Your task: The reply should hold every record, copied exactly, and none of the pictures.

[Collected data entries]
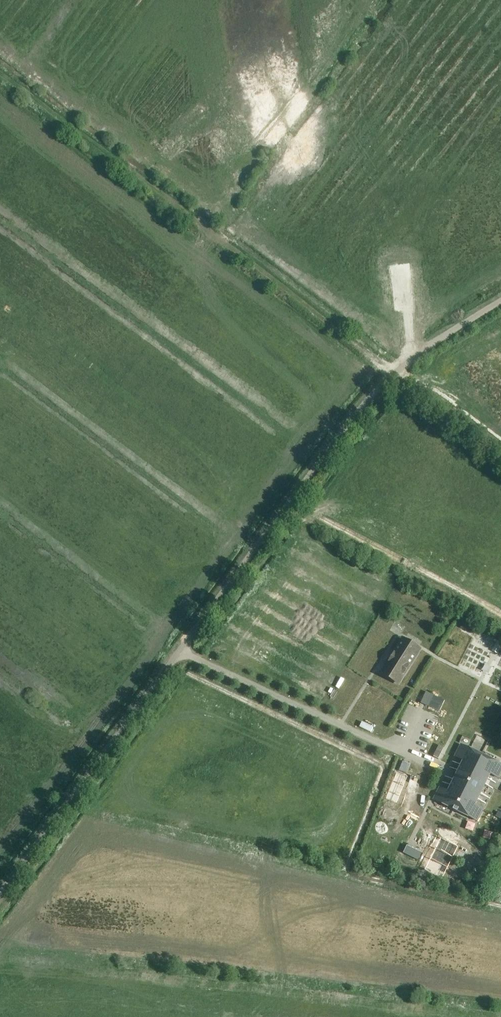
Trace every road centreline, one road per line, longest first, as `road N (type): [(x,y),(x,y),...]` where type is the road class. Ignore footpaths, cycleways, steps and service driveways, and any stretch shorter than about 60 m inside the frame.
road 1 (unclassified): [(0,893),(351,421),(393,373),(500,301)]
road 2 (track): [(393,373),(0,73)]
road 3 (track): [(200,224),(376,0)]
road 4 (track): [(282,514),(500,627)]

Solution to the exercise:
Trace every road centreline, one road per line, longest first, as `road N (type): [(x,y),(x,y),...]` where type is the road class. Ignore footpaths, cycleways, steps and service driveways, and any stretch shorter than about 60 m inside the frame.
road 1 (unclassified): [(0,893),(351,421),(393,373),(500,301)]
road 2 (track): [(393,373),(0,73)]
road 3 (track): [(200,224),(376,0)]
road 4 (track): [(282,514),(500,627)]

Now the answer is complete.